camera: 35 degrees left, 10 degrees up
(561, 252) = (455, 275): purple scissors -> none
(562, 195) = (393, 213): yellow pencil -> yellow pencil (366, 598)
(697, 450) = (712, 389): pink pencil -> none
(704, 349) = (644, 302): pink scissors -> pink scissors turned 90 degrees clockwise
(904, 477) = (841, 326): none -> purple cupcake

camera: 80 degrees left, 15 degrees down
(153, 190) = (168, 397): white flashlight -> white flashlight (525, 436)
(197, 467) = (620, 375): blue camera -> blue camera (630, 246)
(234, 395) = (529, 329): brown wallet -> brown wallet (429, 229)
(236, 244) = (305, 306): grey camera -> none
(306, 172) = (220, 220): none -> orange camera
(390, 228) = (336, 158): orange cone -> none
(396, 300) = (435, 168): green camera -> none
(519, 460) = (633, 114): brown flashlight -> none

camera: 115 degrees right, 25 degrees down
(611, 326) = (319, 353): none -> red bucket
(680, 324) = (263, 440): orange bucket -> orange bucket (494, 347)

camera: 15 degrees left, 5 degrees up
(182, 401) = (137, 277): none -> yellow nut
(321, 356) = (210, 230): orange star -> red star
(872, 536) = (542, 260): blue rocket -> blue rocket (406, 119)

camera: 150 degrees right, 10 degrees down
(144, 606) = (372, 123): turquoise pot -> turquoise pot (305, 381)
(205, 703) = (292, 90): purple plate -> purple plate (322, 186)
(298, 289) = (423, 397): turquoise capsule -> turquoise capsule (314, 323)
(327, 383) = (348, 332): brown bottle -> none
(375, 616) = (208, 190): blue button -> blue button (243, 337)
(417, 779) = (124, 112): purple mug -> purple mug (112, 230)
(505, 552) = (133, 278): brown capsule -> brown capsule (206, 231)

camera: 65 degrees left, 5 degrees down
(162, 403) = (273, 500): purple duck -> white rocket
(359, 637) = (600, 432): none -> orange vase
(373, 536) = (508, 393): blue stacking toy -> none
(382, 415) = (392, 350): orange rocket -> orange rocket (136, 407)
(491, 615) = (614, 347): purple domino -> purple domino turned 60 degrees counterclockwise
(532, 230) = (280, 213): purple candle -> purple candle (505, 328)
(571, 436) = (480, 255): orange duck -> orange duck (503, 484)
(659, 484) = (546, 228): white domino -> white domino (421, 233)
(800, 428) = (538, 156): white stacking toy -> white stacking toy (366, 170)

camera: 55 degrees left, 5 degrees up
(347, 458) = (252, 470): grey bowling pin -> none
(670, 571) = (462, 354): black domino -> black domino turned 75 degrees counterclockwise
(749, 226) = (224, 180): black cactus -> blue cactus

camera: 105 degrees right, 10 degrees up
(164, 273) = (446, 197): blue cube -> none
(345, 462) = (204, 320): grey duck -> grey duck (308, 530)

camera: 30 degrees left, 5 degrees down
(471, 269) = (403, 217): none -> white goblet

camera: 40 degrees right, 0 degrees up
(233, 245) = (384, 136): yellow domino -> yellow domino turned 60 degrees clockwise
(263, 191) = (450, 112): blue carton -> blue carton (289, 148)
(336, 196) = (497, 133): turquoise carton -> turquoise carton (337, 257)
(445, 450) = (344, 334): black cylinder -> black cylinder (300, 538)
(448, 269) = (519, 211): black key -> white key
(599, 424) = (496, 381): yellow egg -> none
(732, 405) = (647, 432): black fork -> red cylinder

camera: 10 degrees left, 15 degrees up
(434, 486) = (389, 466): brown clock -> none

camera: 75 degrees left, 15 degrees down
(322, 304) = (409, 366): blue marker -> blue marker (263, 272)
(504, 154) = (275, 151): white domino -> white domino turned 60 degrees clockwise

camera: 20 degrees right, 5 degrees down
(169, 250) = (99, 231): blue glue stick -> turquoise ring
◆ ◆ ◆
Work order. Quote verbatim the opening lines of the listing above, ending with the line where "(532, 230) = (280, 213): purple" appears; include both endpoints and nothing more.

Output of the exercise.
camera: 35 degrees left, 10 degrees up
(561, 252) = (455, 275): purple scissors -> none
(562, 195) = (393, 213): yellow pencil -> yellow pencil (366, 598)
(697, 450) = (712, 389): pink pencil -> none
(704, 349) = (644, 302): pink scissors -> pink scissors turned 90 degrees clockwise
(904, 477) = (841, 326): none -> purple cupcake

camera: 80 degrees left, 15 degrees down
(153, 190) = (168, 397): white flashlight -> white flashlight (525, 436)
(197, 467) = (620, 375): blue camera -> blue camera (630, 246)
(234, 395) = (529, 329): brown wallet -> brown wallet (429, 229)
(236, 244) = (305, 306): grey camera -> none
(306, 172) = (220, 220): none -> orange camera
(390, 228) = (336, 158): orange cone -> none
(396, 300) = (435, 168): green camera -> none
(519, 460) = (633, 114): brown flashlight -> none

camera: 115 degrees right, 25 degrees down
(611, 326) = (319, 353): none -> red bucket
(680, 324) = (263, 440): orange bucket -> orange bucket (494, 347)

camera: 15 degrees left, 5 degrees up
(182, 401) = (137, 277): none -> yellow nut
(321, 356) = (210, 230): orange star -> red star
(872, 536) = (542, 260): blue rocket -> blue rocket (406, 119)

camera: 150 degrees right, 10 degrees down
(144, 606) = (372, 123): turquoise pot -> turquoise pot (305, 381)
(205, 703) = (292, 90): purple plate -> purple plate (322, 186)
(298, 289) = (423, 397): turquoise capsule -> turquoise capsule (314, 323)
(327, 383) = (348, 332): brown bottle -> none
(375, 616) = (208, 190): blue button -> blue button (243, 337)
(417, 779) = (124, 112): purple mug -> purple mug (112, 230)
(505, 552) = (133, 278): brown capsule -> brown capsule (206, 231)

camera: 65 degrees left, 5 degrees down
(162, 403) = (273, 500): purple duck -> white rocket
(359, 637) = (600, 432): none -> orange vase
(373, 536) = (508, 393): blue stacking toy -> none
(382, 415) = (392, 350): orange rocket -> orange rocket (136, 407)
(491, 615) = (614, 347): purple domino -> purple domino turned 60 degrees counterclockwise
(532, 230) = (280, 213): purple candle -> purple candle (505, 328)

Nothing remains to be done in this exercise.